Update the lines from the start of the material through the line containing "blue triangle: moved 5 px right, 13 px up", inclusive, by changing "gray rectangle" to "gray parallelogram" and leaving everything else as it is.

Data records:
** Start **

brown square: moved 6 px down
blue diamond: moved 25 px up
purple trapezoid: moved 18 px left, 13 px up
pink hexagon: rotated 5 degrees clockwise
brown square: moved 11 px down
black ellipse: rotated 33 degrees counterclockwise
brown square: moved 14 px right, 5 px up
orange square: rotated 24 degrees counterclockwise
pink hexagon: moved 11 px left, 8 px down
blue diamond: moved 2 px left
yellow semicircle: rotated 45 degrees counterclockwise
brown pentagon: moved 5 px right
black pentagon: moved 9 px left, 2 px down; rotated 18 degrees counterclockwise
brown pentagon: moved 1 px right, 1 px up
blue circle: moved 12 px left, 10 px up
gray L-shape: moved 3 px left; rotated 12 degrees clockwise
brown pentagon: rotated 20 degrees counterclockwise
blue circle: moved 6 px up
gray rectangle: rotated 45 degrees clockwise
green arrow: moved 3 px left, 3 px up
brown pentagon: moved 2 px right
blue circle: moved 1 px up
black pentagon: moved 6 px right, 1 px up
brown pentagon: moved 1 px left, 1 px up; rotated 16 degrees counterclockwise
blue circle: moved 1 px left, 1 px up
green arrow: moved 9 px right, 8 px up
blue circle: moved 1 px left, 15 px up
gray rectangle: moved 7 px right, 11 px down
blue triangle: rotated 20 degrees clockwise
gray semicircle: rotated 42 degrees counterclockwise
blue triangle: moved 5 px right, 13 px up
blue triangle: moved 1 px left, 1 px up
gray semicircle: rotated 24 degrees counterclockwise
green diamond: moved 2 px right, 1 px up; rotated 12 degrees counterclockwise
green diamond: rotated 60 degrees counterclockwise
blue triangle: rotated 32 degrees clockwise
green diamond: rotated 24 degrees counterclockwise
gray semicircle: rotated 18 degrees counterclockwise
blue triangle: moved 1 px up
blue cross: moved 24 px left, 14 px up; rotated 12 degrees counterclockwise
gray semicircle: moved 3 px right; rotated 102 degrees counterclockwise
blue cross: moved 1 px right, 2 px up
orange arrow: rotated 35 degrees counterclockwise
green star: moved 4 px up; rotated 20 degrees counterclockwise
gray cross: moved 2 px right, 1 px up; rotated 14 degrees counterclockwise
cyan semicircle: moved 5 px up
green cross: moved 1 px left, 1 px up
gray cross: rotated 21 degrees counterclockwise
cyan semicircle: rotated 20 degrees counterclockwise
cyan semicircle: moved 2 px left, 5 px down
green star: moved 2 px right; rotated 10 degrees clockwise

** End **

### [Answer to this problem]
brown square: moved 6 px down
blue diamond: moved 25 px up
purple trapezoid: moved 18 px left, 13 px up
pink hexagon: rotated 5 degrees clockwise
brown square: moved 11 px down
black ellipse: rotated 33 degrees counterclockwise
brown square: moved 14 px right, 5 px up
orange square: rotated 24 degrees counterclockwise
pink hexagon: moved 11 px left, 8 px down
blue diamond: moved 2 px left
yellow semicircle: rotated 45 degrees counterclockwise
brown pentagon: moved 5 px right
black pentagon: moved 9 px left, 2 px down; rotated 18 degrees counterclockwise
brown pentagon: moved 1 px right, 1 px up
blue circle: moved 12 px left, 10 px up
gray L-shape: moved 3 px left; rotated 12 degrees clockwise
brown pentagon: rotated 20 degrees counterclockwise
blue circle: moved 6 px up
gray parallelogram: rotated 45 degrees clockwise
green arrow: moved 3 px left, 3 px up
brown pentagon: moved 2 px right
blue circle: moved 1 px up
black pentagon: moved 6 px right, 1 px up
brown pentagon: moved 1 px left, 1 px up; rotated 16 degrees counterclockwise
blue circle: moved 1 px left, 1 px up
green arrow: moved 9 px right, 8 px up
blue circle: moved 1 px left, 15 px up
gray parallelogram: moved 7 px right, 11 px down
blue triangle: rotated 20 degrees clockwise
gray semicircle: rotated 42 degrees counterclockwise
blue triangle: moved 5 px right, 13 px up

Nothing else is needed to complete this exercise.